* _What you will do_
Exactly the lines from the beginning of the records to the line with "none -> cyan brick I9 level 2", both ends included, are to be given again, and pictures are to be left out.

* _Task inputs_
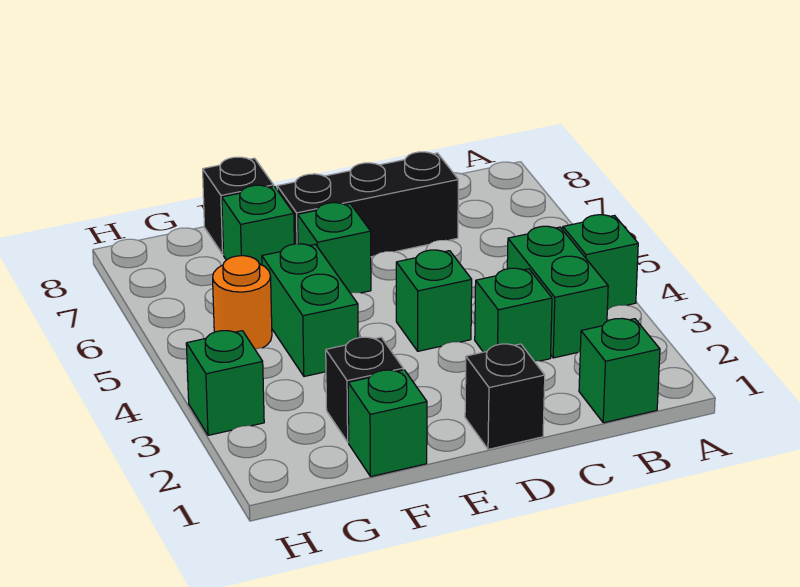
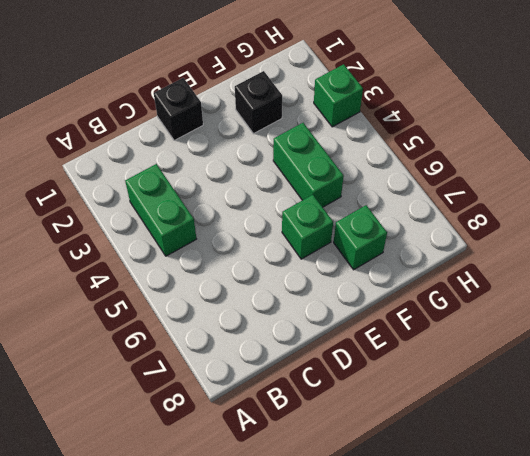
none -> green brick A4 level 1
none -> green brick B1 level 1
none -> green brick C3 level 1

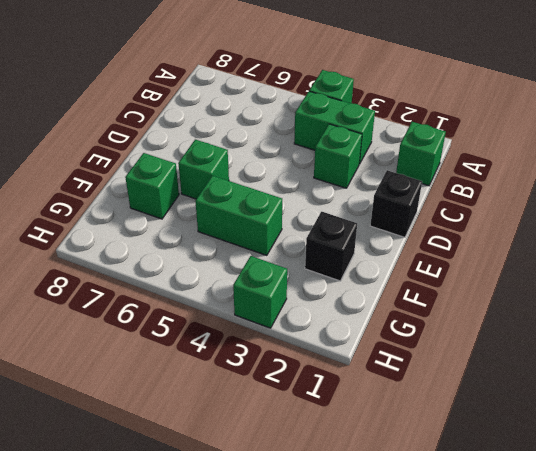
none -> black brick C7:E7 level 1
none -> green brick D4 level 1
none -> green brick F1 level 1

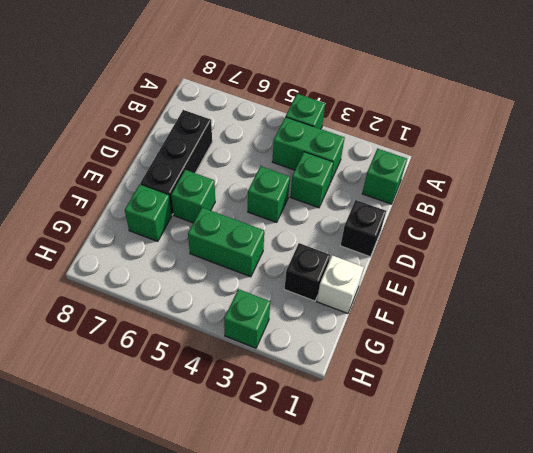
white brick F1 level 1 -> green brick F1 level 1
none -> black brick F8 level 1
none -> orange round brick G5 level 1

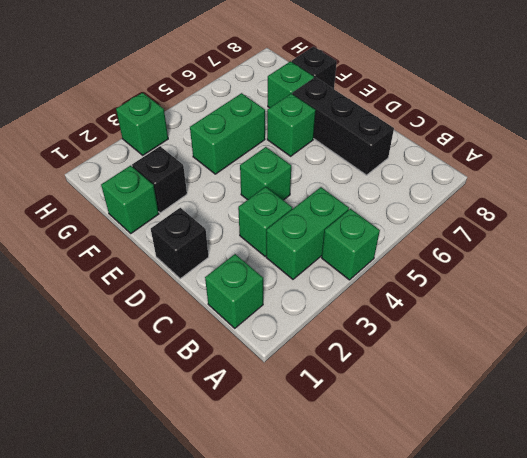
none -> orange round brick G5 level 1

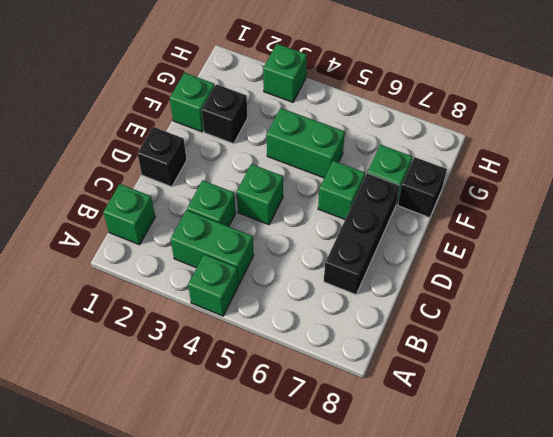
none -> orange round brick G5 level 1

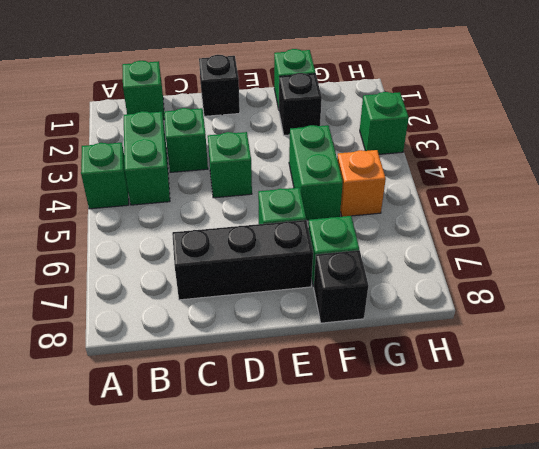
orange brick G5 level 1 -> orange round brick G5 level 1

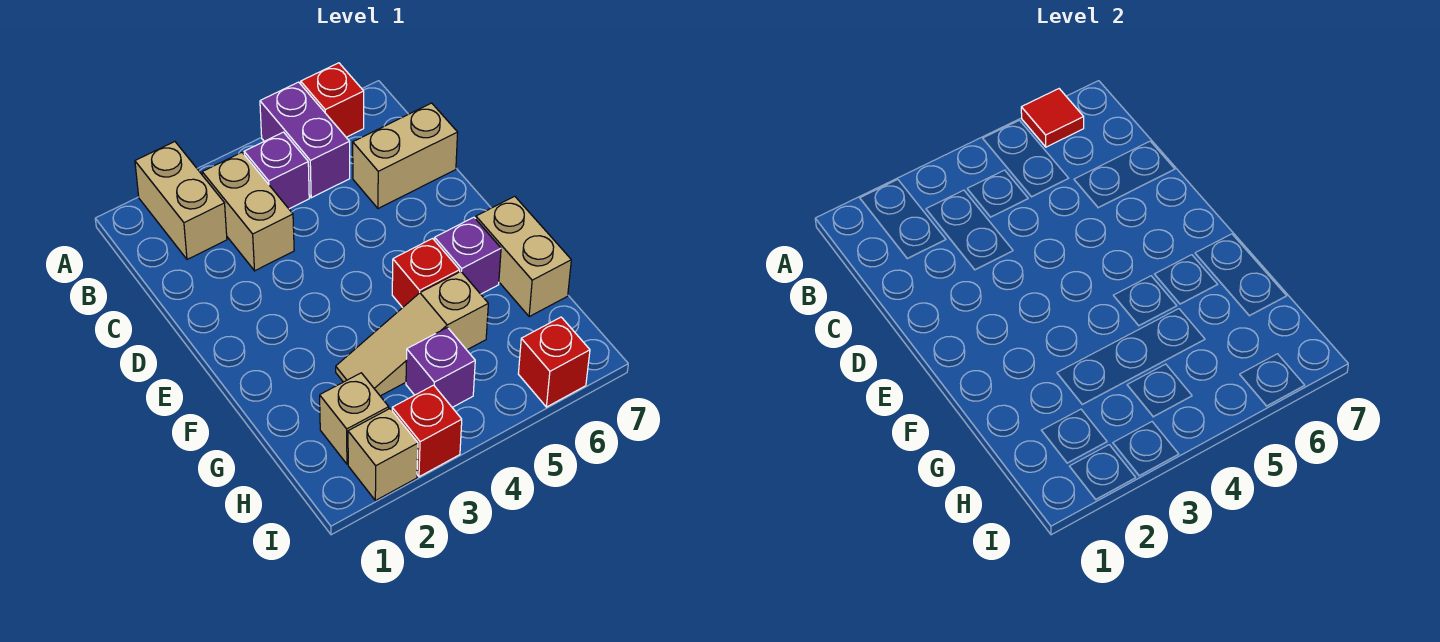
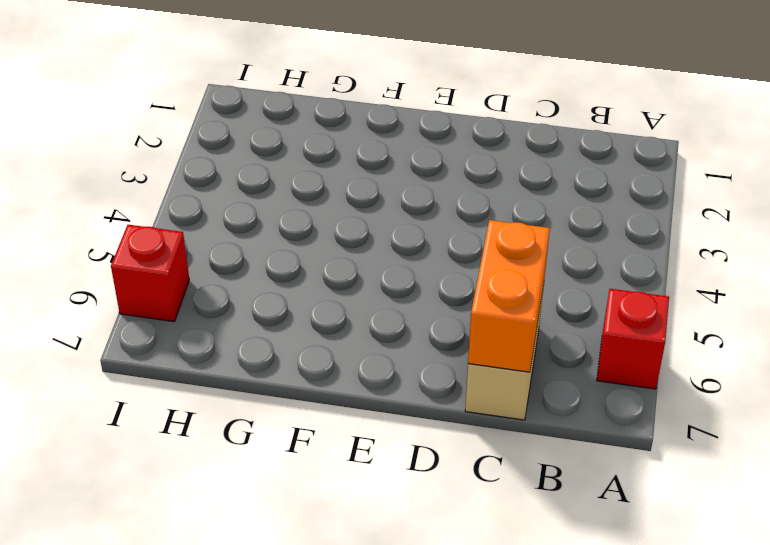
orange brick C6:C7 level 2 -> none
none -> tan brick A2:B2 level 1
none -> purple brick A5:B5 level 1
none -> tan brick B3:C3 level 1

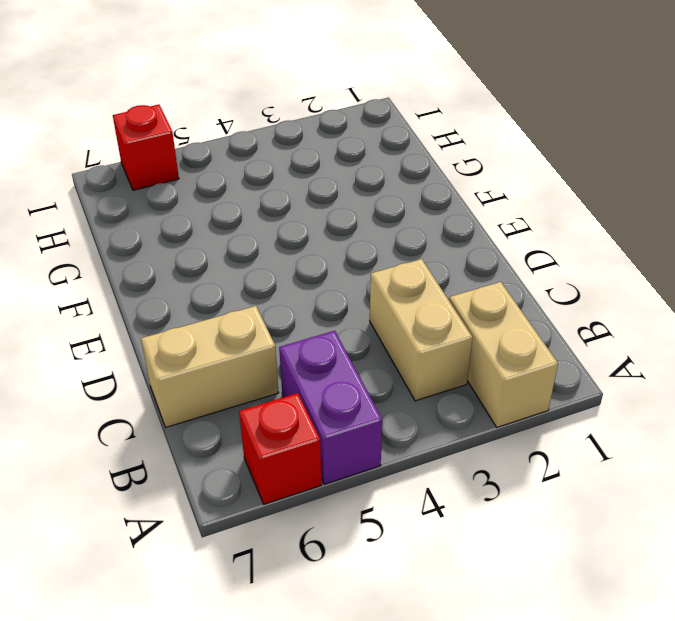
none -> purple brick B4 level 1
none -> red brick F5 level 1
none -> purple brick F6 level 1

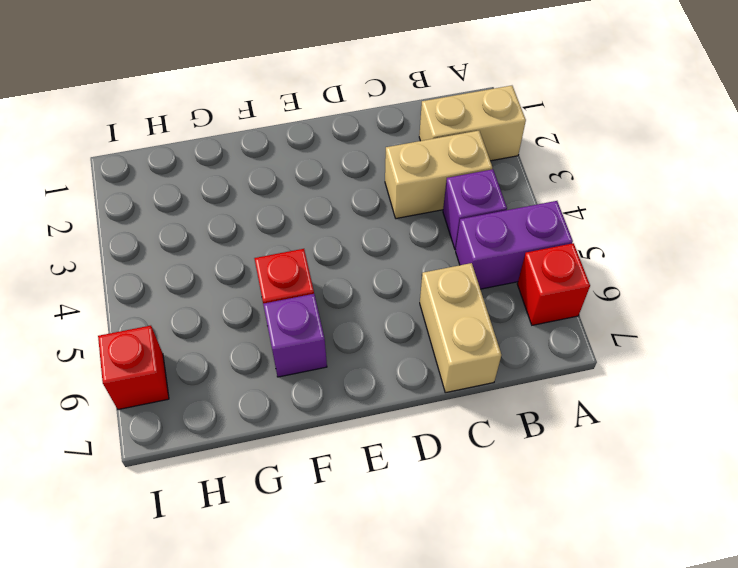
none -> tan brick F7:G7 level 1
none -> tan slope G3:G5 level 1 top 5
none -> tan brick H2 level 1

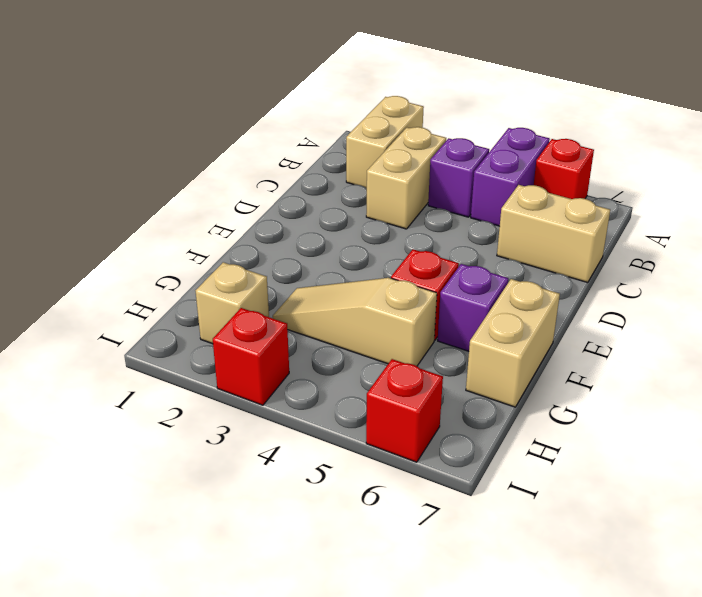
none -> purple brick H4 level 1
none -> tan brick I2 level 1
none -> red tile A6 level 2

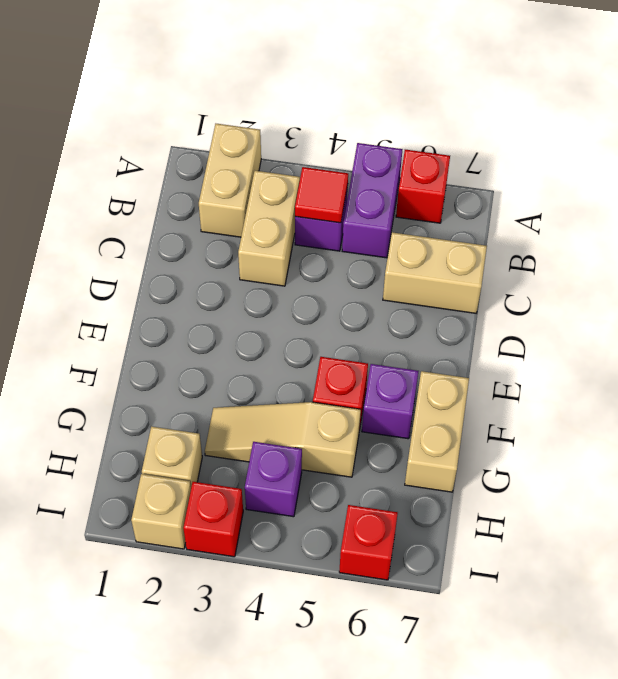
red tile B4 level 2 -> red tile A6 level 2

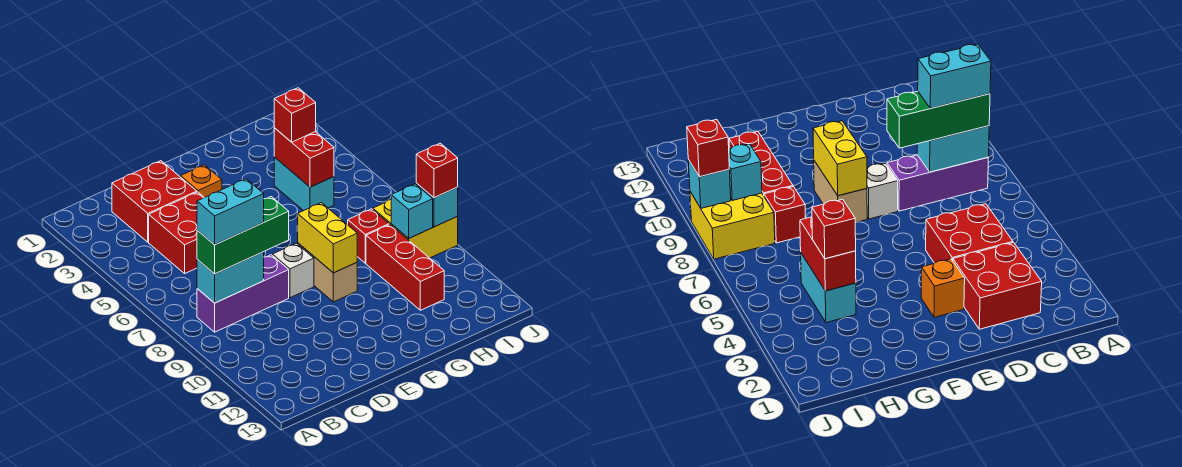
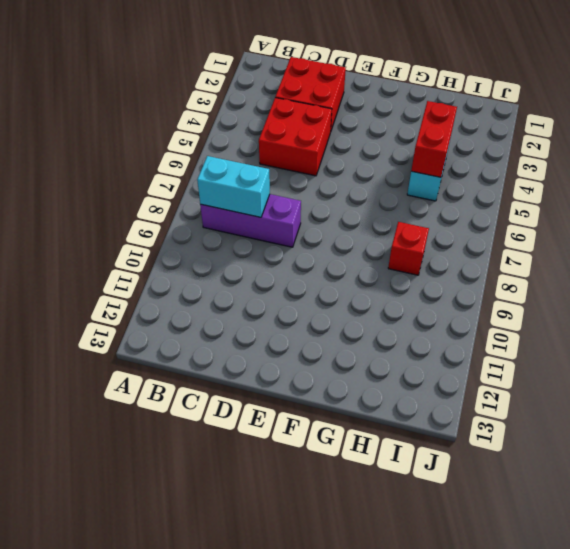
none -> orange brick E3 level 1
none -> white brick E8 level 1
none -> tan brick F8:F9 level 1

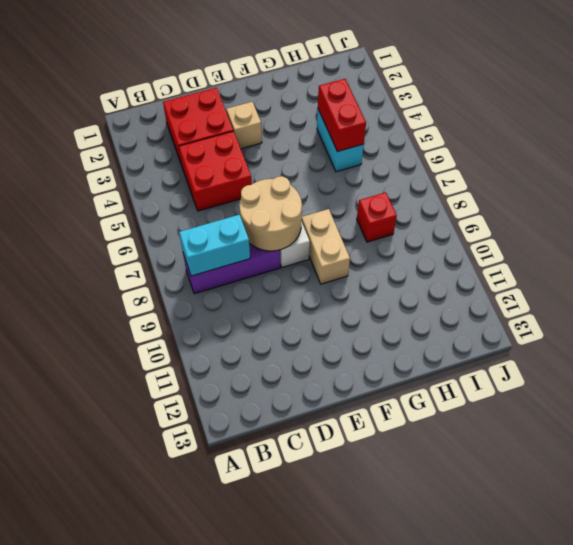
tan round brick D7:E8 level 2 -> none
tan brick E3 level 1 -> orange brick E3 level 1
none -> red brick H9:H11 level 1
none -> yellow brick I8:J9 level 1
none -> yellow brick F8:F9 level 2

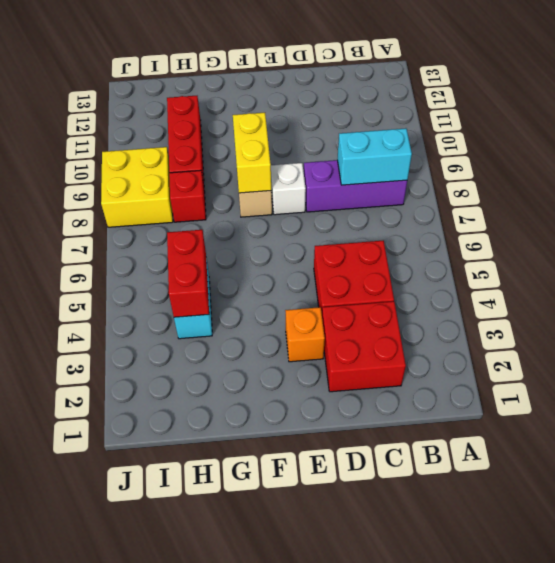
none -> cyan brick I9 level 2
none -> cyan brick J9 level 2
none -> green brick B8:D8 level 3

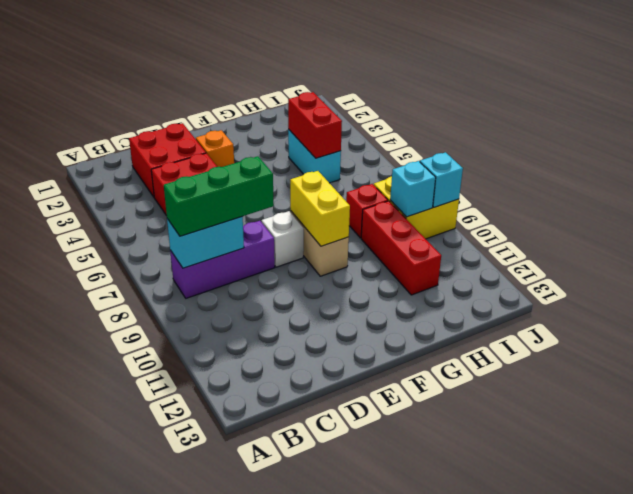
none -> red brick H4 level 3
none -> red brick J9 level 3
none -> cyan brick B8:C8 level 4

* _Response_
none -> green brick A4 level 1
none -> green brick B1 level 1
none -> green brick C3 level 1

none -> black brick C7:E7 level 1
none -> green brick D4 level 1
none -> green brick F1 level 1

white brick F1 level 1 -> green brick F1 level 1
none -> black brick F8 level 1
none -> orange round brick G5 level 1

none -> orange round brick G5 level 1

none -> orange round brick G5 level 1

orange brick G5 level 1 -> orange round brick G5 level 1

orange brick C6:C7 level 2 -> none
none -> tan brick A2:B2 level 1
none -> purple brick A5:B5 level 1
none -> tan brick B3:C3 level 1

none -> purple brick B4 level 1
none -> red brick F5 level 1
none -> purple brick F6 level 1

none -> tan brick F7:G7 level 1
none -> tan slope G3:G5 level 1 top 5
none -> tan brick H2 level 1

none -> purple brick H4 level 1
none -> tan brick I2 level 1
none -> red tile A6 level 2

red tile B4 level 2 -> red tile A6 level 2

none -> orange brick E3 level 1
none -> white brick E8 level 1
none -> tan brick F8:F9 level 1

tan round brick D7:E8 level 2 -> none
tan brick E3 level 1 -> orange brick E3 level 1
none -> red brick H9:H11 level 1
none -> yellow brick I8:J9 level 1
none -> yellow brick F8:F9 level 2

none -> cyan brick I9 level 2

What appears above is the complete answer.